#### [About this exercise]
Go over the data below line by line, and state how many lines contain the string "degrees". Give the number only.

#### [Provided material]
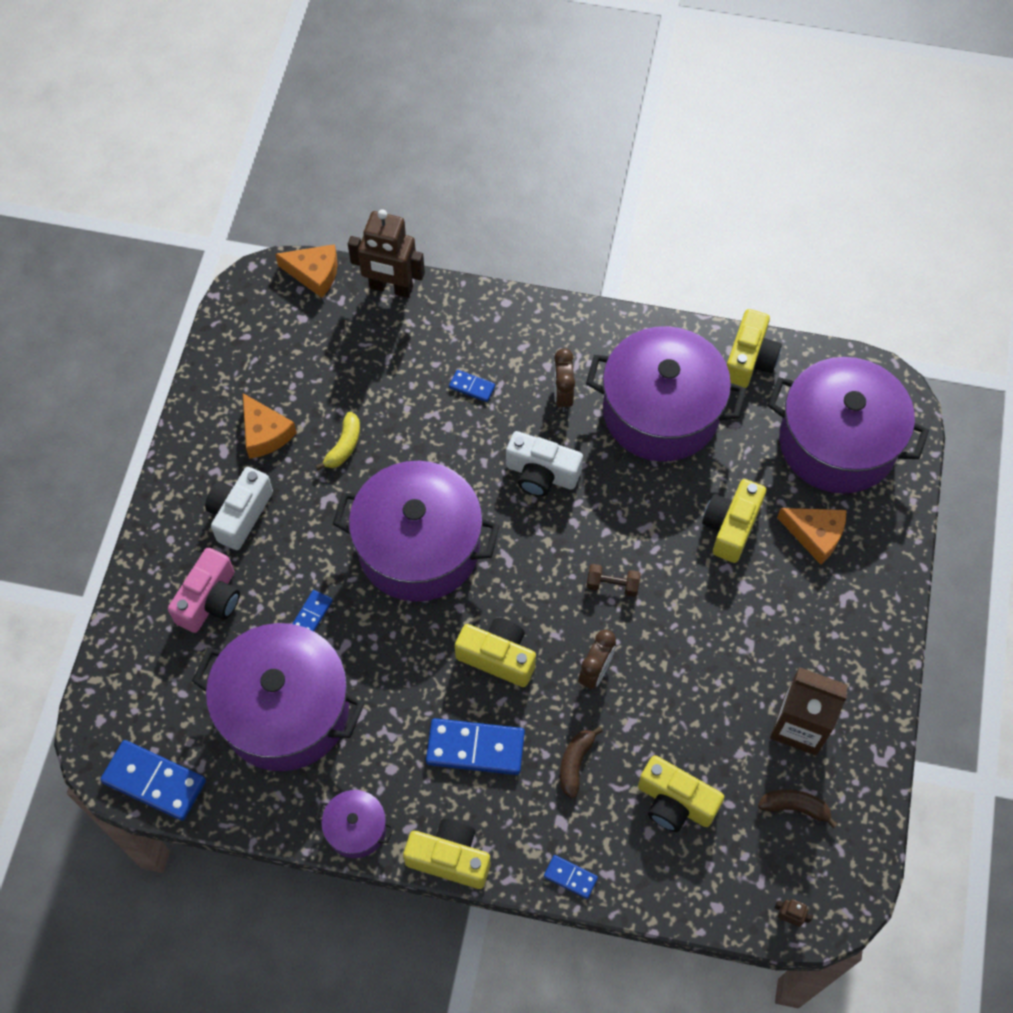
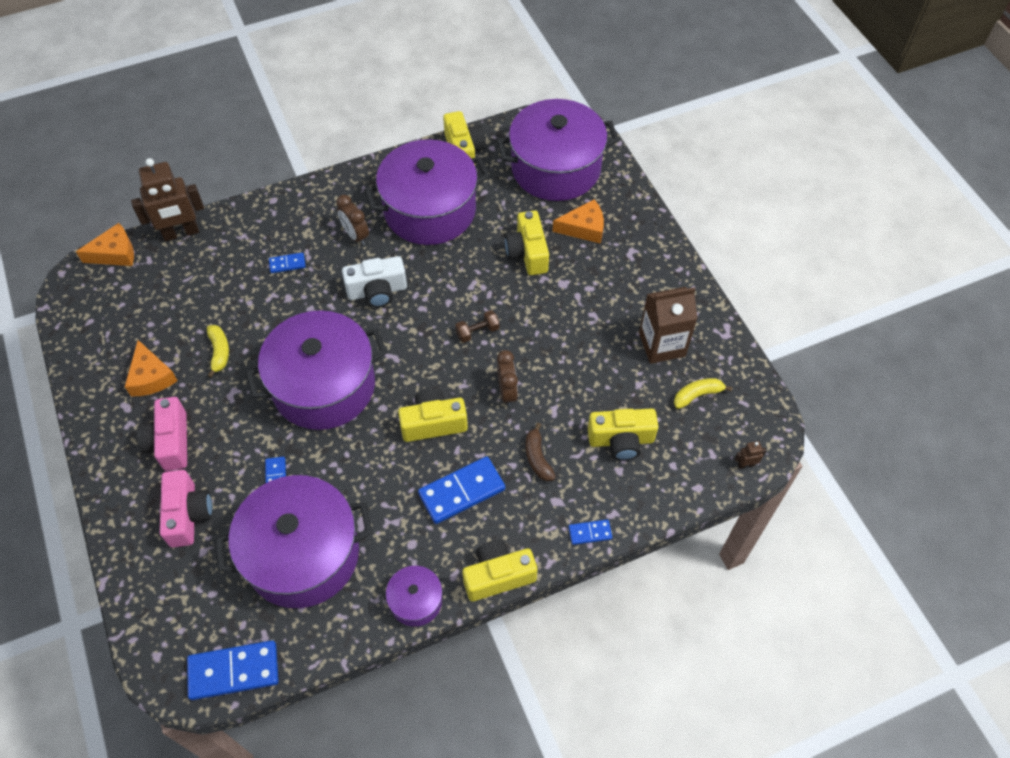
camera: 35 degrees left, 5 degrees down
(240, 514) = (170, 442): white camera -> pink camera
(265, 433) = (151, 377): orange cheese -> orange cheese turned 45 degrees clockwise
(795, 807) = (697, 395): brown banana -> yellow banana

#### [Task solution]
2